─── Data for the task
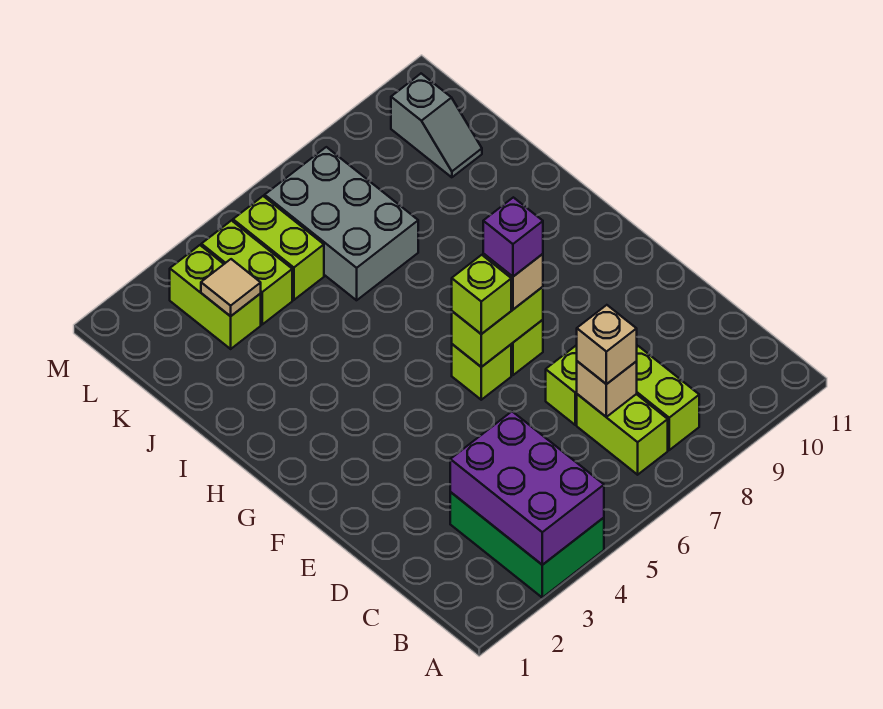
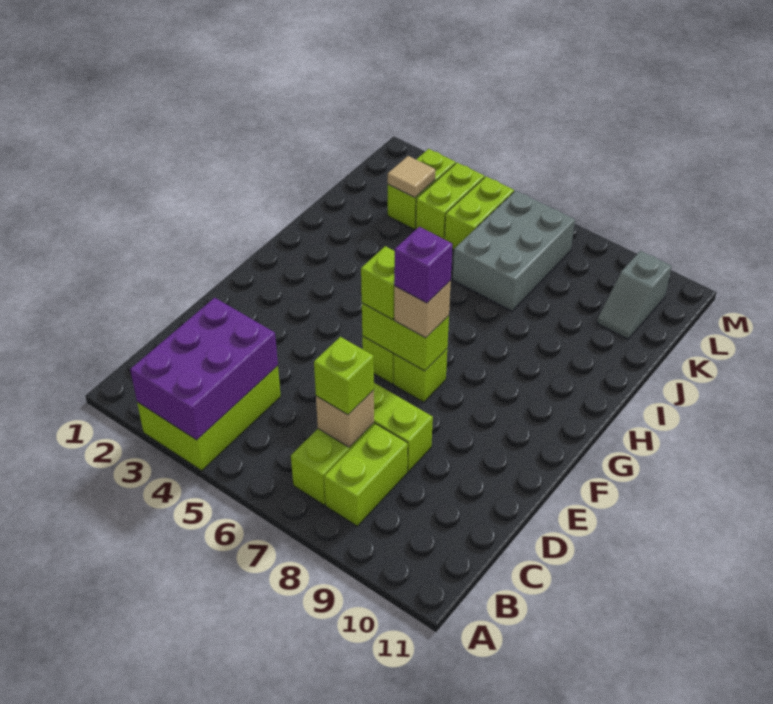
green 2x3 brick [450,492,604,598] -> lime 2x3 brick [137,366,281,471]
tan 1x1 brick [577,305,637,384] -> lime 1x1 brick [314,337,374,415]

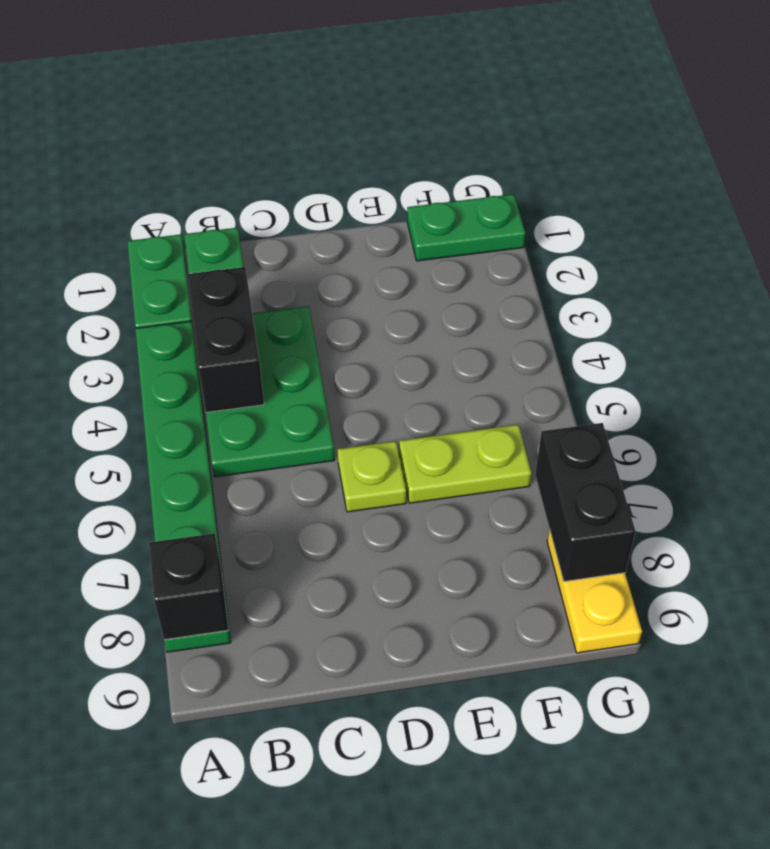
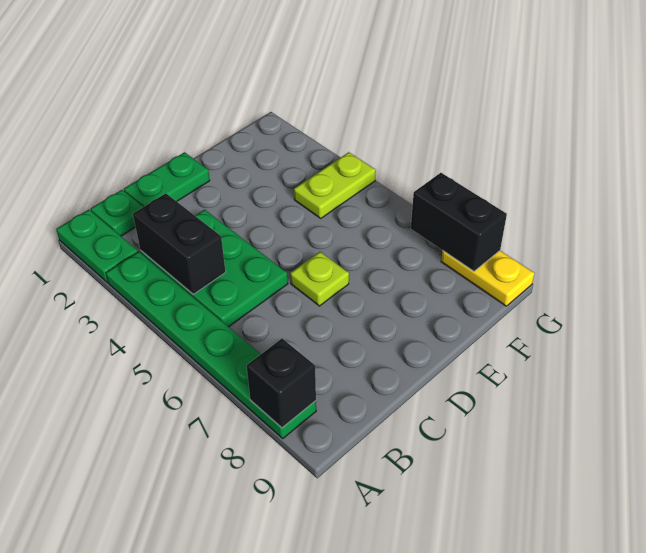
lime 1x2 plate [399,425,531,503] -> lime 1x2 plate moved to [294,152,376,218]
green 1x2 plate [407,194,526,261] -> green 1x2 plate moved to [124,152,210,207]

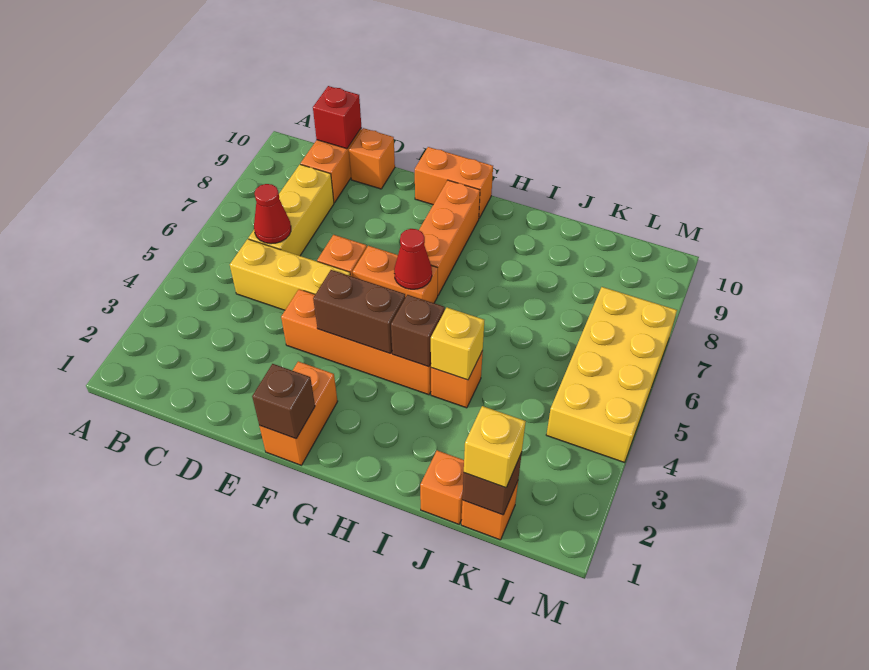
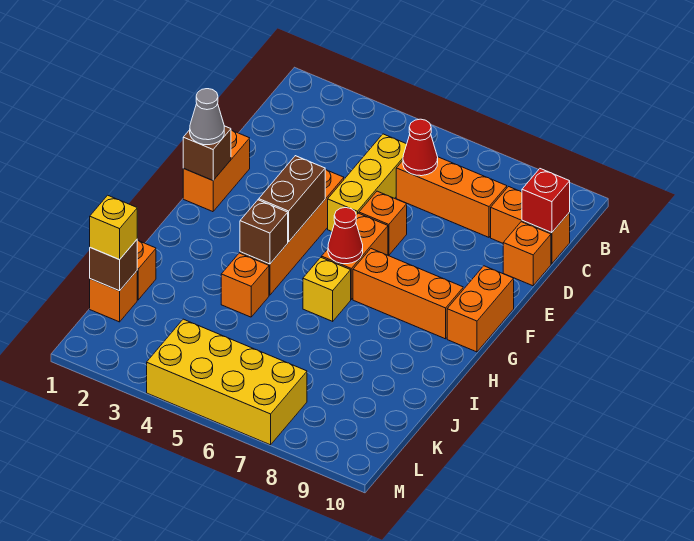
yellow 1x3 brick [248,164,334,256] -> orange 1x3 brick [396,157,507,237]
orange 1x2 brick [259,361,338,465] -> orange 1x2 brick turned to [183,130,250,212]
none -> grey 1x1 cone [190,89,224,145]
yellow 1x1 brick [431,308,484,380] -> yellow 1x1 brick moved to [303,257,351,321]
──────
**What you need to do:** Return the material as it stands. Leave out the pictures.

**Output of the exercise:**
green 2x3 brick [450,492,604,598] -> lime 2x3 brick [137,366,281,471]
tan 1x1 brick [577,305,637,384] -> lime 1x1 brick [314,337,374,415]

lime 1x2 plate [399,425,531,503] -> lime 1x2 plate moved to [294,152,376,218]
green 1x2 plate [407,194,526,261] -> green 1x2 plate moved to [124,152,210,207]

yellow 1x3 brick [248,164,334,256] -> orange 1x3 brick [396,157,507,237]
orange 1x2 brick [259,361,338,465] -> orange 1x2 brick turned to [183,130,250,212]
none -> grey 1x1 cone [190,89,224,145]
yellow 1x1 brick [431,308,484,380] -> yellow 1x1 brick moved to [303,257,351,321]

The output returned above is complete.